== AIM OF THE TASK ==
Without the pictures, copy all of the data exactly.

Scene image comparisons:
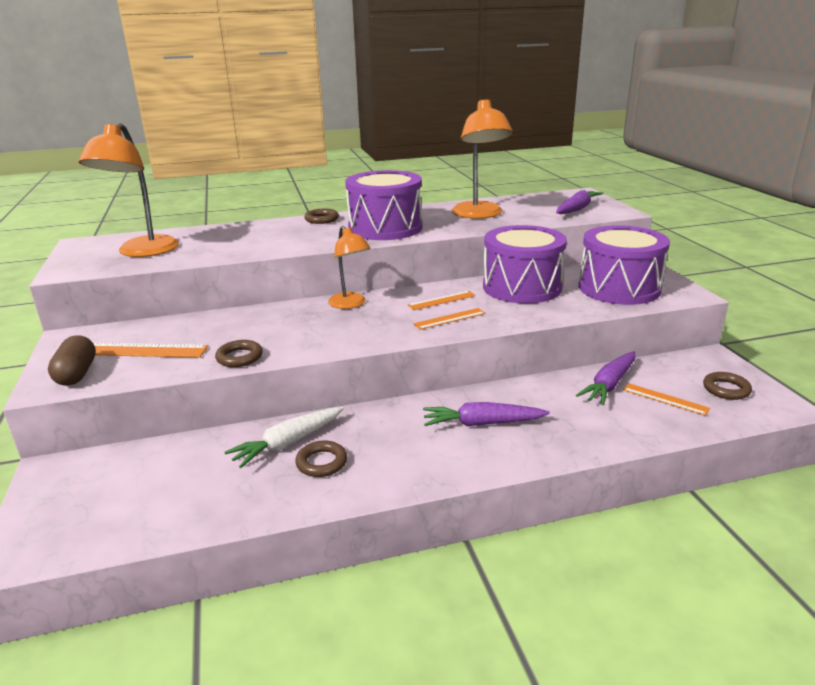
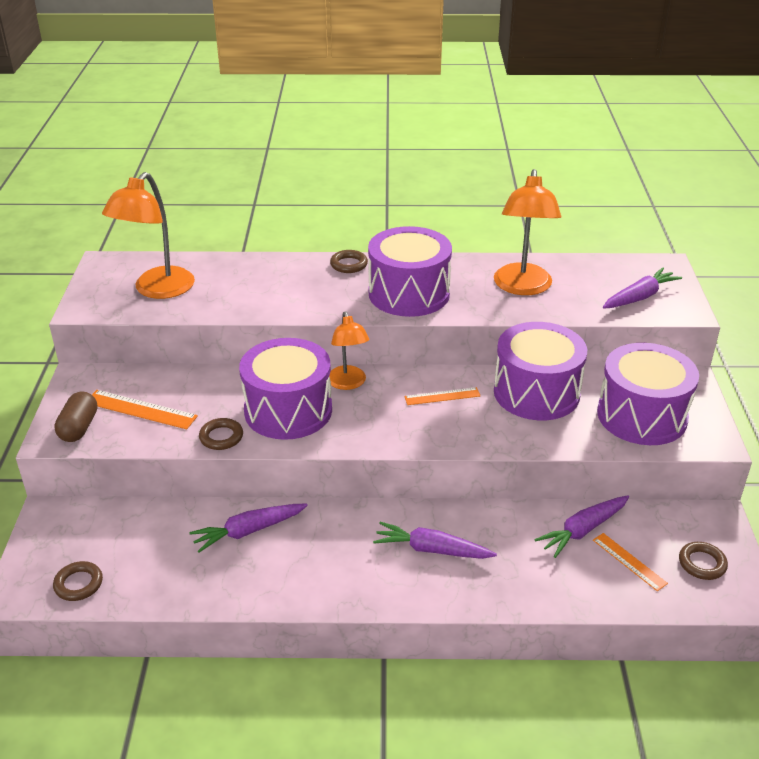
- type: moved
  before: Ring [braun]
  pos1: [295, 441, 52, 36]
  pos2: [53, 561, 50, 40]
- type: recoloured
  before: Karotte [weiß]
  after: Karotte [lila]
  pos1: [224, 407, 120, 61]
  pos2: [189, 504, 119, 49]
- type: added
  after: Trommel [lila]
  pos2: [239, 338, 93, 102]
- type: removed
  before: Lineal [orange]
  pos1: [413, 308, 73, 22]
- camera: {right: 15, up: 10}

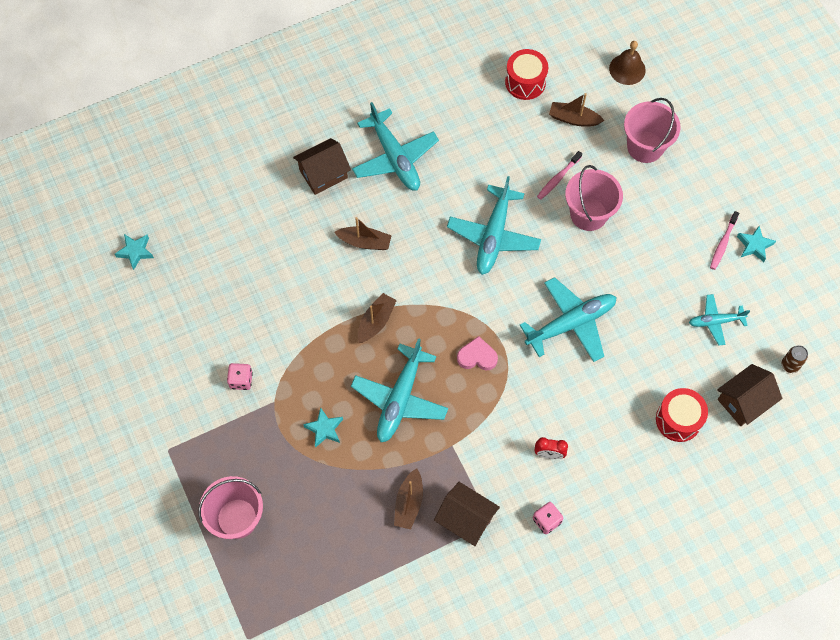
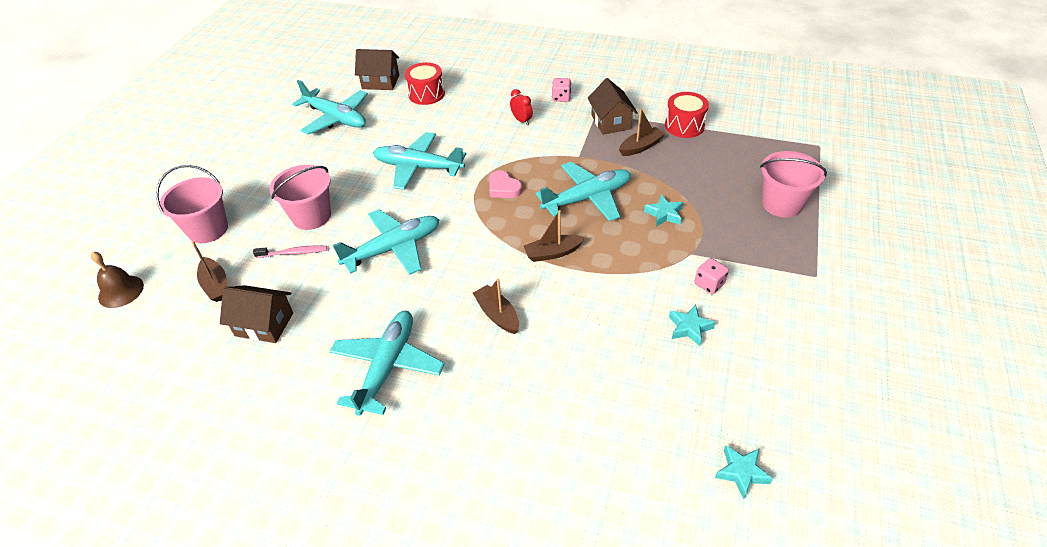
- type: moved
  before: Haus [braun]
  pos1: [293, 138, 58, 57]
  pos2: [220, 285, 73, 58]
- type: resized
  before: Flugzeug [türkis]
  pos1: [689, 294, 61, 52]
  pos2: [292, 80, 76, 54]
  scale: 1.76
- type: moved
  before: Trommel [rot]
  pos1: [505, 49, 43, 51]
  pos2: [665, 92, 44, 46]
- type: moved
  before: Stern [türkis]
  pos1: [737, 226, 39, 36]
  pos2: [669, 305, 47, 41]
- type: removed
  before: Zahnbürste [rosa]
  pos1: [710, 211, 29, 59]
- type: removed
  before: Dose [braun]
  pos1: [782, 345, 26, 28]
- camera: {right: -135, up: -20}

== COMPLETED TASK ==
- type: moved
  before: Ring [braun]
  pos1: [295, 441, 52, 36]
  pos2: [53, 561, 50, 40]
- type: recoloured
  before: Karotte [weiß]
  after: Karotte [lila]
  pos1: [224, 407, 120, 61]
  pos2: [189, 504, 119, 49]
- type: added
  after: Trommel [lila]
  pos2: [239, 338, 93, 102]
- type: removed
  before: Lineal [orange]
  pos1: [413, 308, 73, 22]
- camera: {right: 15, up: 10}

- type: moved
  before: Haus [braun]
  pos1: [293, 138, 58, 57]
  pos2: [220, 285, 73, 58]
- type: resized
  before: Flugzeug [türkis]
  pos1: [689, 294, 61, 52]
  pos2: [292, 80, 76, 54]
  scale: 1.76
- type: moved
  before: Trommel [rot]
  pos1: [505, 49, 43, 51]
  pos2: [665, 92, 44, 46]
- type: moved
  before: Stern [türkis]
  pos1: [737, 226, 39, 36]
  pos2: [669, 305, 47, 41]
- type: removed
  before: Zahnbürste [rosa]
  pos1: [710, 211, 29, 59]
- type: removed
  before: Dose [braun]
  pos1: [782, 345, 26, 28]
- camera: {right: -135, up: -20}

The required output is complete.